## Object tracking records
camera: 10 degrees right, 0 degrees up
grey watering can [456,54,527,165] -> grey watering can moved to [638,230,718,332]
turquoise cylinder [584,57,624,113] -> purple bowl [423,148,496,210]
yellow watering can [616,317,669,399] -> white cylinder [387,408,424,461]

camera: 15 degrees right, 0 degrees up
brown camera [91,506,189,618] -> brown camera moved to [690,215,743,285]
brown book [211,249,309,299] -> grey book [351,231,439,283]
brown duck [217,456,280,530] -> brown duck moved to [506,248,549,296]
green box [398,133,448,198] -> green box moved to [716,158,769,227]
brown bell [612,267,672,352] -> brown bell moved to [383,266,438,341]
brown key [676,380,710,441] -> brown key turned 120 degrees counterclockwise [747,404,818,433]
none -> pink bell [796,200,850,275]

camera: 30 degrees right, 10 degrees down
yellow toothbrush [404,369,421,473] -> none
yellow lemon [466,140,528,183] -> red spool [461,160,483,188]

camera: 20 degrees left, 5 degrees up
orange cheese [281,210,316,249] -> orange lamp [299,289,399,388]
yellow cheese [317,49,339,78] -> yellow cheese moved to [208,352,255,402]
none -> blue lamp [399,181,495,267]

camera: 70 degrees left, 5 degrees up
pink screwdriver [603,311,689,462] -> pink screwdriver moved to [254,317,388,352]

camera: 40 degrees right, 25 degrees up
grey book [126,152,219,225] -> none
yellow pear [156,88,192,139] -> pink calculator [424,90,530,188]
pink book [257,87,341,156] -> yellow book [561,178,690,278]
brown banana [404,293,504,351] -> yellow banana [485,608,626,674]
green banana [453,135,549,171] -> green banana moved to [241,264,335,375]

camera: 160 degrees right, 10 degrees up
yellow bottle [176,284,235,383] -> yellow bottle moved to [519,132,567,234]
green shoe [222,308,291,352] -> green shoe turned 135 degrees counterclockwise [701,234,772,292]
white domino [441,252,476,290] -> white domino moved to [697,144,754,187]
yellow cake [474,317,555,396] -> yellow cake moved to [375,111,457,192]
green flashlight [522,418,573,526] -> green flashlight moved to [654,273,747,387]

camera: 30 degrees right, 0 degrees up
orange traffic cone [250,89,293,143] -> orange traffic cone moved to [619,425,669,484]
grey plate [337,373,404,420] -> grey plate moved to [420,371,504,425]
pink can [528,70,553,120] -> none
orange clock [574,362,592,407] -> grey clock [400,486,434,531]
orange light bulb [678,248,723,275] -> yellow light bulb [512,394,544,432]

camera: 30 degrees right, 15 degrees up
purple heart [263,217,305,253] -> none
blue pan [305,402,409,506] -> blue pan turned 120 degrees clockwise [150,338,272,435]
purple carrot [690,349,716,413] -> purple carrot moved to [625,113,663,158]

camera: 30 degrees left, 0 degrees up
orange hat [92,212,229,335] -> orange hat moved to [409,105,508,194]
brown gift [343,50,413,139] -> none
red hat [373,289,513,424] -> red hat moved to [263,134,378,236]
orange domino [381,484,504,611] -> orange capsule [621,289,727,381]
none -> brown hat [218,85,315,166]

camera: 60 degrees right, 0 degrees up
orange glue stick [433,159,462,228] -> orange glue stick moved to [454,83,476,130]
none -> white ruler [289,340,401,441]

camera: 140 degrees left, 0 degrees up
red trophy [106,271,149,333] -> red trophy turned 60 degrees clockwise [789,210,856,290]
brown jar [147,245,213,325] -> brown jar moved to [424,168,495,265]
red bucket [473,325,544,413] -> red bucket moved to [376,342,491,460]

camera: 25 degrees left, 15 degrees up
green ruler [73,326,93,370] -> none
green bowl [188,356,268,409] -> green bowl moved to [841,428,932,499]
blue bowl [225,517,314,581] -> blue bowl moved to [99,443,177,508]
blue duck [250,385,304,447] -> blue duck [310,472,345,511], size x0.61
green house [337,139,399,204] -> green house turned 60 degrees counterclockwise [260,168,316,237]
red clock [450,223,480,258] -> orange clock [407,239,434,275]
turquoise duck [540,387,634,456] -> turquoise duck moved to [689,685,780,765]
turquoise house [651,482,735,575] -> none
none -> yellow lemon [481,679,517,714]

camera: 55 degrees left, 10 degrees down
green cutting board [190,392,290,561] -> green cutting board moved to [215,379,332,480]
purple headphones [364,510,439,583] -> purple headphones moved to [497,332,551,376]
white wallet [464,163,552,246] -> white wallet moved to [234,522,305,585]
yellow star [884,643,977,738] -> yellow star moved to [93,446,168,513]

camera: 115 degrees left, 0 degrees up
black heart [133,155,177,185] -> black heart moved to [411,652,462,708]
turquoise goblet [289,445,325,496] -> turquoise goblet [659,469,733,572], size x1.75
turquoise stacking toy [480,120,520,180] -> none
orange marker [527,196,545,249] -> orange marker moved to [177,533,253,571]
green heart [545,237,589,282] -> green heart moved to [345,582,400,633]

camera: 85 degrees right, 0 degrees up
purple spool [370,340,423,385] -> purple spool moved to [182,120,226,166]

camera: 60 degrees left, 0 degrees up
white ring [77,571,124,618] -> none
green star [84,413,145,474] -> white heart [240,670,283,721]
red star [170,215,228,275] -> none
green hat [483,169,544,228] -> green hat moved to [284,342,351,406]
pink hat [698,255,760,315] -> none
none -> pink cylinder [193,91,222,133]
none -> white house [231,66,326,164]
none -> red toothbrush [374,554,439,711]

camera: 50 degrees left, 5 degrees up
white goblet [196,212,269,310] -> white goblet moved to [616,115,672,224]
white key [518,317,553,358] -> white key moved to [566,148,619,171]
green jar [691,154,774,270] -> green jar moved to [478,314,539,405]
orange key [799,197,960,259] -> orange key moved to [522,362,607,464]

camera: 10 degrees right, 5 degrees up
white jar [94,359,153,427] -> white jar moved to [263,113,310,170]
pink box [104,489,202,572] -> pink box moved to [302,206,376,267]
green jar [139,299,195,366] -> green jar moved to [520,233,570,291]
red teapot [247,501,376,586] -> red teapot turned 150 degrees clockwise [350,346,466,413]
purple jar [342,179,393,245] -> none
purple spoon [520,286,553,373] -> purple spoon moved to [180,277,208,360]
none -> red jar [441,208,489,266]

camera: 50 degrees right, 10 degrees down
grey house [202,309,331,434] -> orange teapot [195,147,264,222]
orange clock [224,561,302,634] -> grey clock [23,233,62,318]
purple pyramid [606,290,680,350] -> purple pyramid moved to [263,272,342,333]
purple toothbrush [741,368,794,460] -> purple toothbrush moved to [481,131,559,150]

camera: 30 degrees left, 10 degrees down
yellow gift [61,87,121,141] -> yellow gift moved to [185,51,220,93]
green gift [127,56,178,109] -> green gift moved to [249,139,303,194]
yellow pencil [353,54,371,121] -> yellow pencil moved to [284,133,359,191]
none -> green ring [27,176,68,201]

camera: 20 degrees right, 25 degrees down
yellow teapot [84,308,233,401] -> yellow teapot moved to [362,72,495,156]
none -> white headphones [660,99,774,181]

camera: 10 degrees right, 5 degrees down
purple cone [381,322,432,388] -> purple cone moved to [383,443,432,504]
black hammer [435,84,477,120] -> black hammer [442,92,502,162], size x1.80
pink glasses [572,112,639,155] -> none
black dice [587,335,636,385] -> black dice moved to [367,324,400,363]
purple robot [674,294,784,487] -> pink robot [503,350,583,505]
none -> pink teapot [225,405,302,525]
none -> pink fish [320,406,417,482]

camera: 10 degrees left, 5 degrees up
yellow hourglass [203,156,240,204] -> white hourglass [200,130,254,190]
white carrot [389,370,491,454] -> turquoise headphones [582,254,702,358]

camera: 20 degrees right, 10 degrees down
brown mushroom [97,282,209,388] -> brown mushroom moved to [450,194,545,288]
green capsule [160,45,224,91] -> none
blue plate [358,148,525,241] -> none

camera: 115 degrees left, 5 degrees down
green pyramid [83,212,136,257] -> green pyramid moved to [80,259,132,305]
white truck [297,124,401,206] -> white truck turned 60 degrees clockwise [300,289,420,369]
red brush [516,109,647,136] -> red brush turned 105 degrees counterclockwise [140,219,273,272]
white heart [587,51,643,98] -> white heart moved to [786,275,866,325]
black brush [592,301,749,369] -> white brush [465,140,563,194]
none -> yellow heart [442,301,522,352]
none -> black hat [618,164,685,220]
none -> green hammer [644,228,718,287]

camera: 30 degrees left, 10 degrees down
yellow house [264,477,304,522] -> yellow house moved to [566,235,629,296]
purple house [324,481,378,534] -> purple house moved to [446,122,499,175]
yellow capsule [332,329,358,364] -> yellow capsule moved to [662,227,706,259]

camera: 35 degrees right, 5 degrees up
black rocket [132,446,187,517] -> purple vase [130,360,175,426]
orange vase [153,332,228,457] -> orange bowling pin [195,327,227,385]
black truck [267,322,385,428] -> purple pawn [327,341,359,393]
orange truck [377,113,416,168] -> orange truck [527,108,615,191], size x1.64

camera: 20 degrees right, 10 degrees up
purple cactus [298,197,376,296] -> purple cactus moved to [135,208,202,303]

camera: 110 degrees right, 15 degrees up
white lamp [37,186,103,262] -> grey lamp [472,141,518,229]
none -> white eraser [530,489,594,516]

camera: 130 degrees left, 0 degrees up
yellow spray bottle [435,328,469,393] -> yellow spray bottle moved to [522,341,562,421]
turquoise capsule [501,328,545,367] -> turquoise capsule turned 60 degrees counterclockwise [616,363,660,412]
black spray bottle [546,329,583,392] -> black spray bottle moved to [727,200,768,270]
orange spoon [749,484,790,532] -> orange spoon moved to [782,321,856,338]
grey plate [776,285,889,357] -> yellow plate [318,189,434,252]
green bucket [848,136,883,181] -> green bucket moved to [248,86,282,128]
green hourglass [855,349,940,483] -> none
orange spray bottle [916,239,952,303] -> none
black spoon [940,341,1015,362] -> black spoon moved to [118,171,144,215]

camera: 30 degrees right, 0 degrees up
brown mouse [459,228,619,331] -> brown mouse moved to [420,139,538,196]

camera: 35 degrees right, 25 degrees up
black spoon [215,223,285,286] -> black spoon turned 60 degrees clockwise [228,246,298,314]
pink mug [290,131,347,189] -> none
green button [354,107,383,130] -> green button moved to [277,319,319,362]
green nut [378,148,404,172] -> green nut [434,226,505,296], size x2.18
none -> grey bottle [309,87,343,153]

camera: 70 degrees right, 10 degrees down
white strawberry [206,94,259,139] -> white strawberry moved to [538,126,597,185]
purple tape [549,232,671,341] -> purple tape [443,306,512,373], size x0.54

## Exercise goal
Copy the lines above exactly. Start with the line containing "pink glasses [572,112,639,155] -> none", end with the line containing "yellow house [264,477,304,522]", and include both.

## Exercise answer
pink glasses [572,112,639,155] -> none
black dice [587,335,636,385] -> black dice moved to [367,324,400,363]
purple robot [674,294,784,487] -> pink robot [503,350,583,505]
none -> pink teapot [225,405,302,525]
none -> pink fish [320,406,417,482]

camera: 10 degrees left, 5 degrees up
yellow hourglass [203,156,240,204] -> white hourglass [200,130,254,190]
white carrot [389,370,491,454] -> turquoise headphones [582,254,702,358]

camera: 20 degrees right, 10 degrees down
brown mushroom [97,282,209,388] -> brown mushroom moved to [450,194,545,288]
green capsule [160,45,224,91] -> none
blue plate [358,148,525,241] -> none

camera: 115 degrees left, 5 degrees down
green pyramid [83,212,136,257] -> green pyramid moved to [80,259,132,305]
white truck [297,124,401,206] -> white truck turned 60 degrees clockwise [300,289,420,369]
red brush [516,109,647,136] -> red brush turned 105 degrees counterclockwise [140,219,273,272]
white heart [587,51,643,98] -> white heart moved to [786,275,866,325]
black brush [592,301,749,369] -> white brush [465,140,563,194]
none -> yellow heart [442,301,522,352]
none -> black hat [618,164,685,220]
none -> green hammer [644,228,718,287]

camera: 30 degrees left, 10 degrees down
yellow house [264,477,304,522] -> yellow house moved to [566,235,629,296]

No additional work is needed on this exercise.